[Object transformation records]
________________________

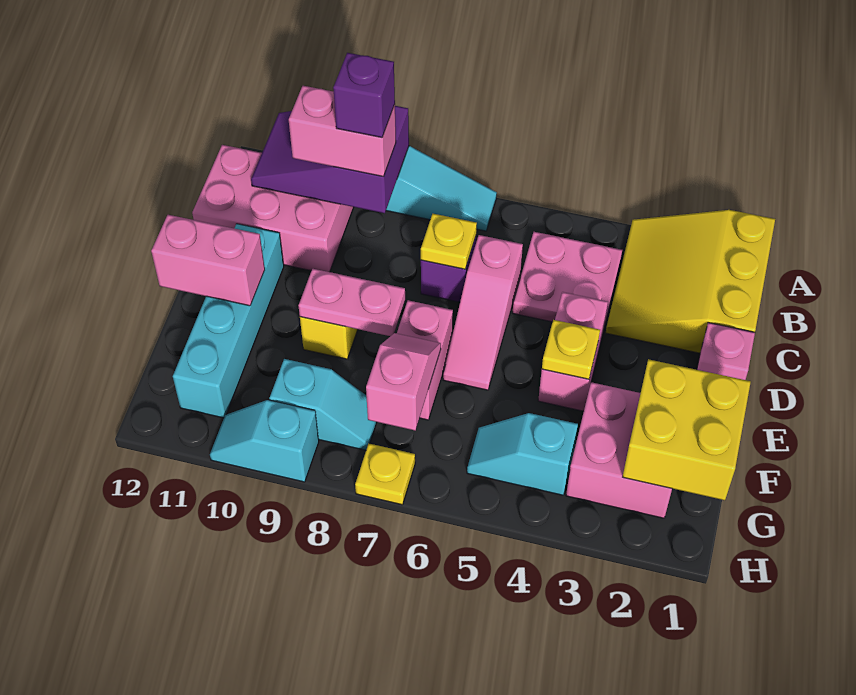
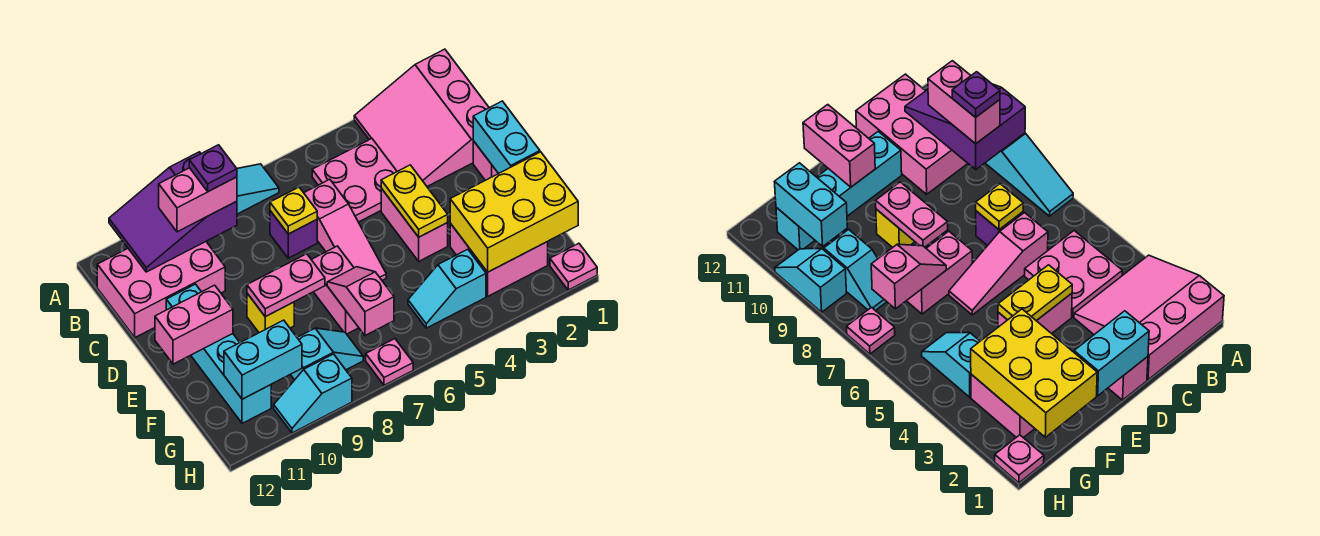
yellow slope A1:C3 level 1 top 1 -> pink slope A1:C3 level 1 top 1
purple brick B9 level 4 -> purple plate B9 level 4
none -> cyan brick D1:E1 level 2
yellow plate E4 level 2 -> yellow plate D4:E4 level 2
yellow brick F1:G2 level 2 -> yellow brick F1:G3 level 2
none -> cyan brick G10:G11 level 2
none -> pink plate H1 level 1
yellow plate H7 level 1 -> pink plate H7 level 1

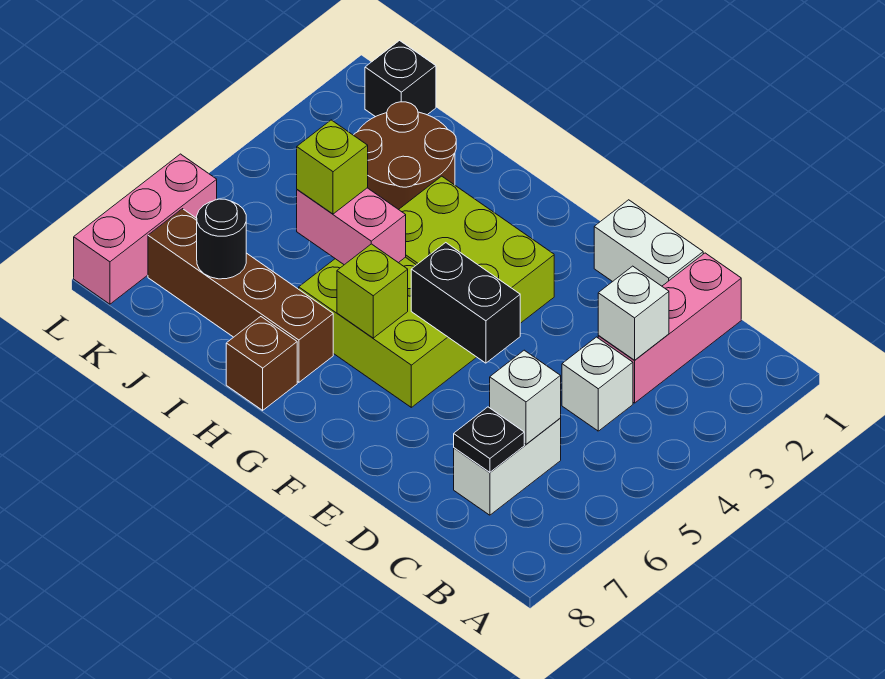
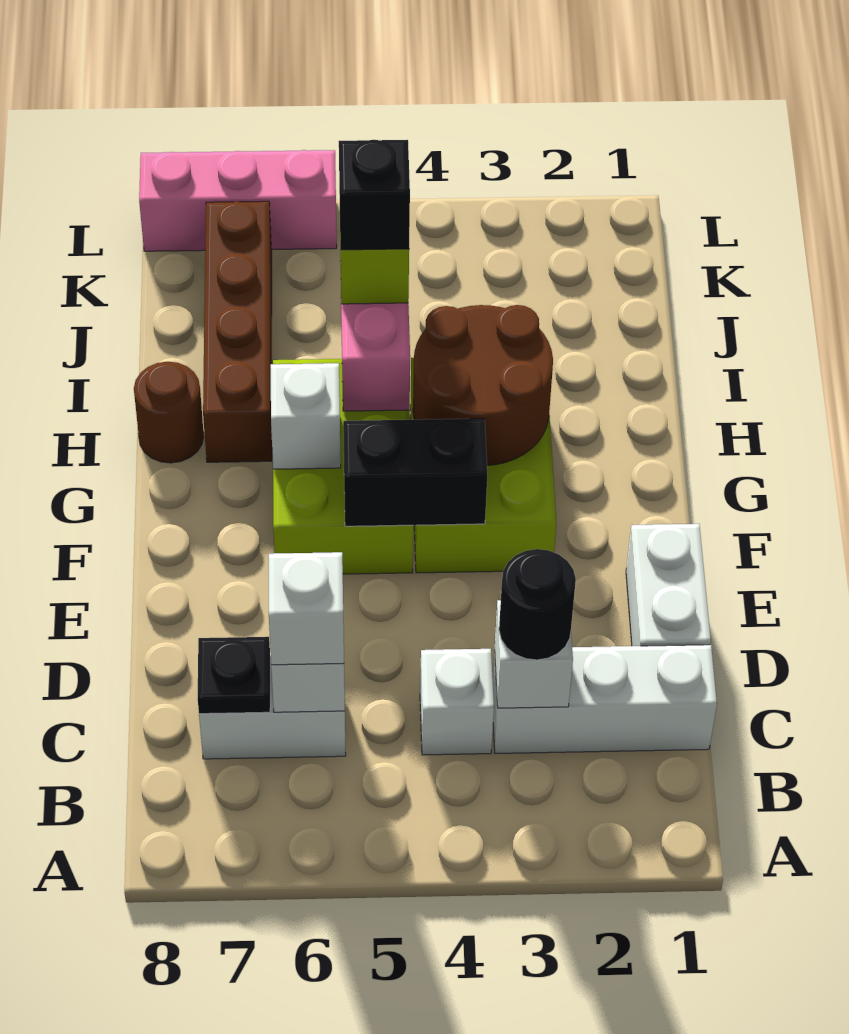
pink brick C1:C3 level 1 -> white brick C1:C3 level 1
none -> white brick C6 level 3
black brick E5:F5 level 2 -> black brick F4:F5 level 2
lime brick G6 level 2 -> white brick G6 level 2
brown brick H8 level 1 -> brown round brick H8 level 1
brown round brick I2:J3 level 1 -> brown round brick G3:H4 level 2
black round brick J7 level 2 -> black round brick C3 level 3
black brick K1 level 1 -> black brick I5 level 4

________________________

§ Task requirements: The lines to copy are those above that contain the string "black".

§ Answer for the task:
black brick E5:F5 level 2 -> black brick F4:F5 level 2
black round brick J7 level 2 -> black round brick C3 level 3
black brick K1 level 1 -> black brick I5 level 4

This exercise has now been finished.